Count the lines of data below that include "cutting". Provide only the number.

Records excerpted from a collection:
=== Begin Enclosure ===
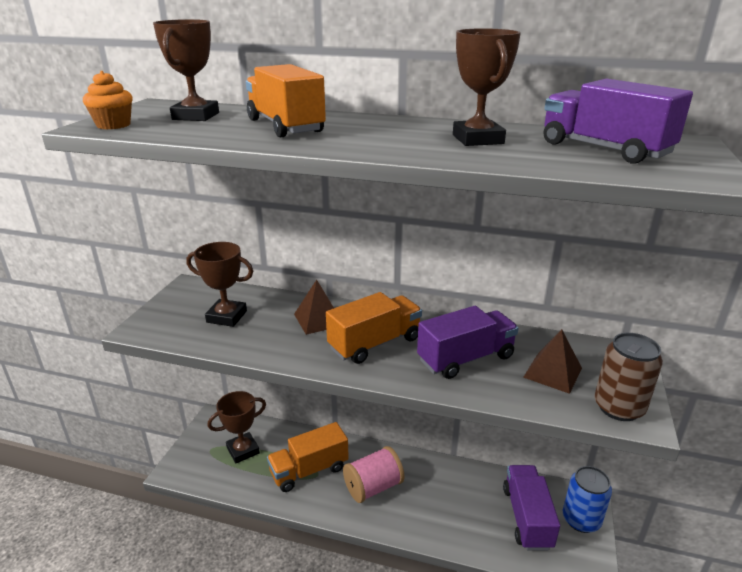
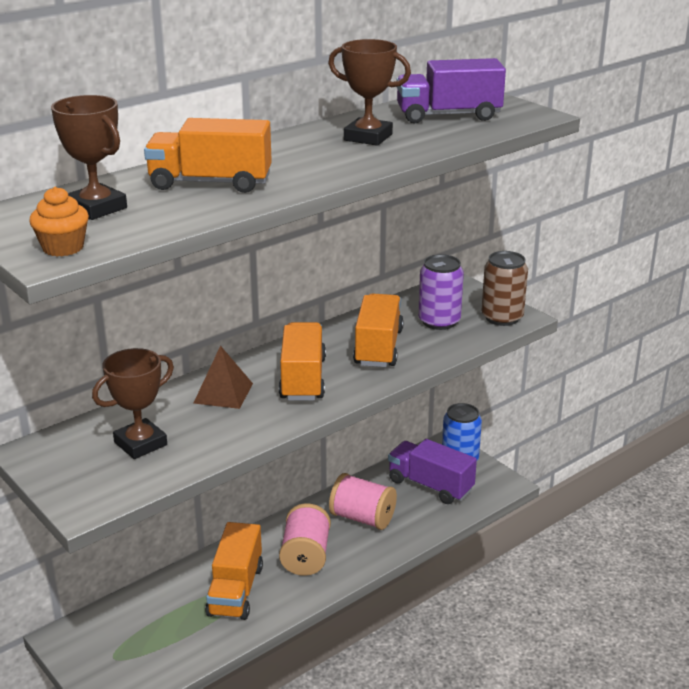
camera: 55 degrees left, 0 degrees up
(243, 450) = (148, 630): brown trophy -> none
(444, 496) = (362, 518): none -> pink spool
(466, 359) = (378, 347): purple truck -> orange truck
(553, 372) = (439, 321): brown pyramid -> purple can

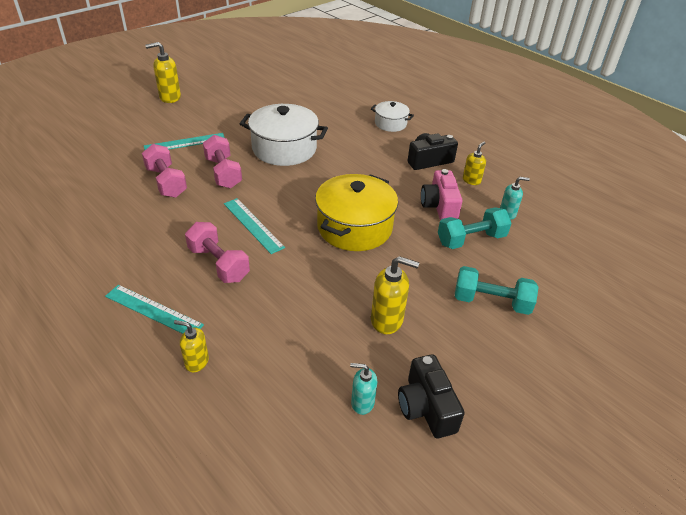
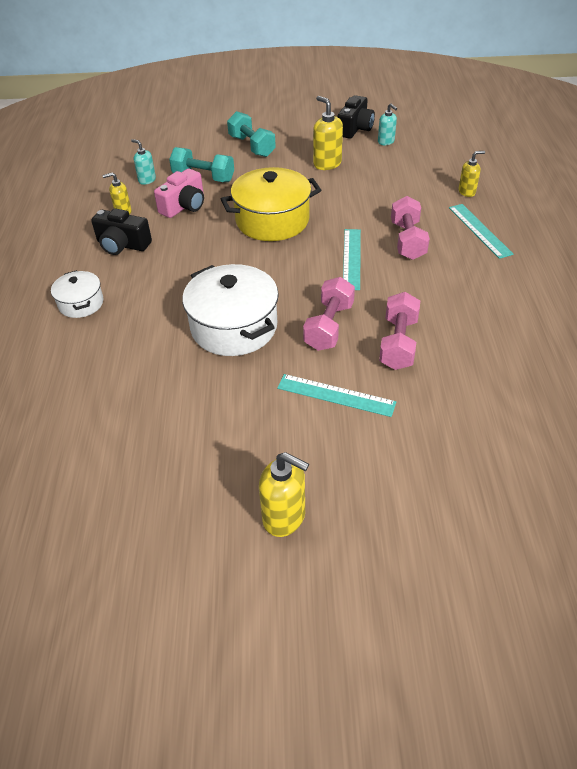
camera: 135 degrees left, 5 degrees up
(196, 362) = (467, 192): yellow soap dispenser -> yellow soap dispenser turned 75 degrees counterclockwise

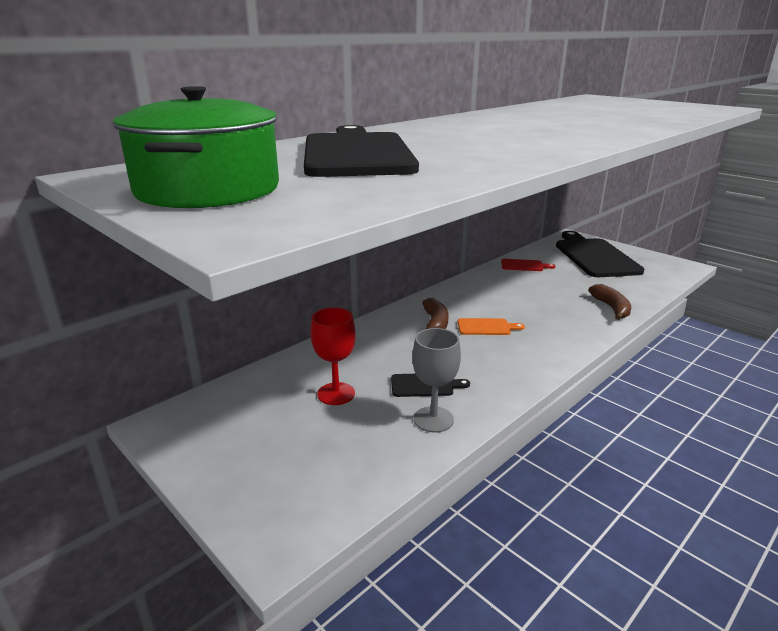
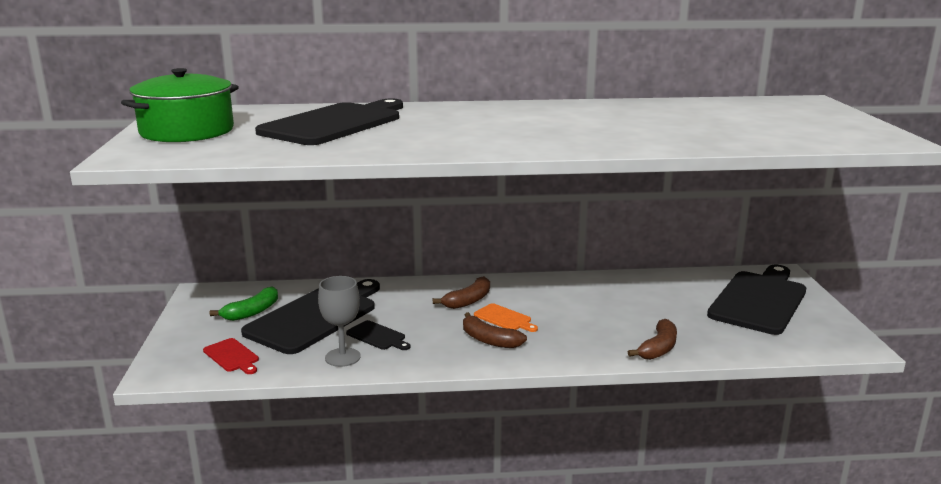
camera: 40 degrees right, 5 degrees down
(261, 418) = (252, 312): none -> green banana
(336, 394) = (315, 317): red goblet -> black cutting board
(510, 349) = (489, 340): none -> brown banana
(524, 265) = (655, 283): red cutting board -> red cutting board (232, 356)

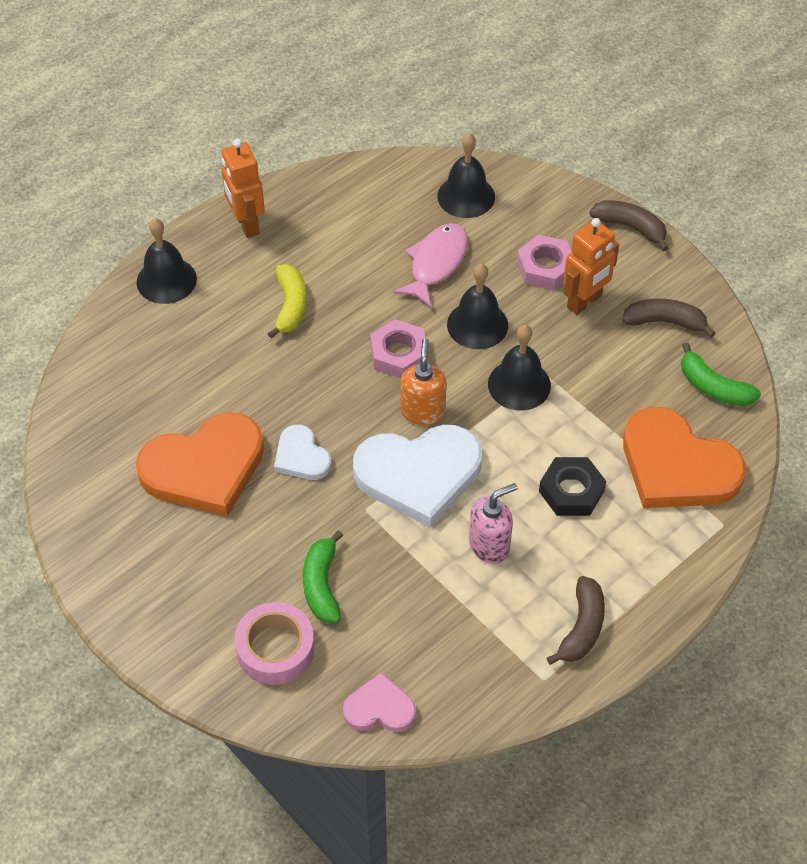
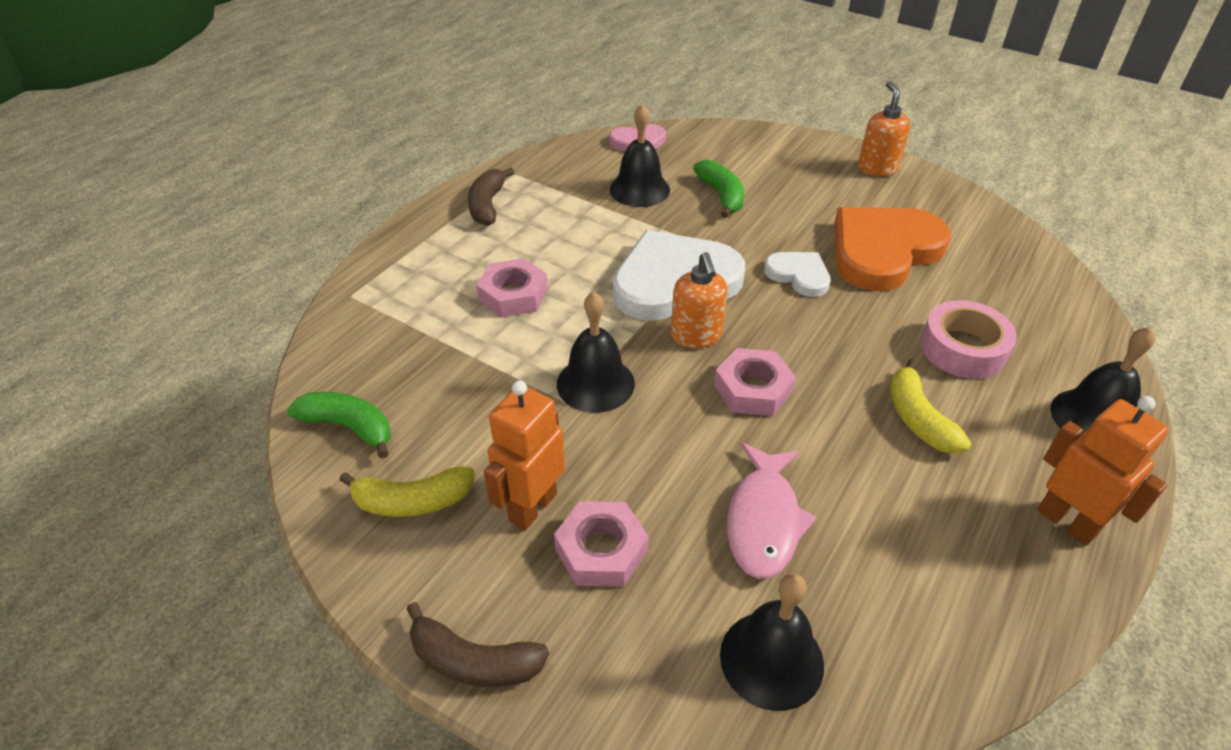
camera: 165 degrees right, 10 degrees down
(125, 591) = (877, 168): none -> orange soap dispenser
(275, 649) = (735, 158): pink tape -> pink tape (963, 349)
(477, 324) = (671, 444): black bell -> black bell (639, 189)
(489, 545) = (584, 242): pink soap dispenser -> none
(571, 491) = (513, 295): black nut -> pink nut
(665, 322) = (413, 501): brown banana -> yellow banana
(677, 466) = (399, 336): orange heart -> none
=== End Enclosure ===
The completed task
2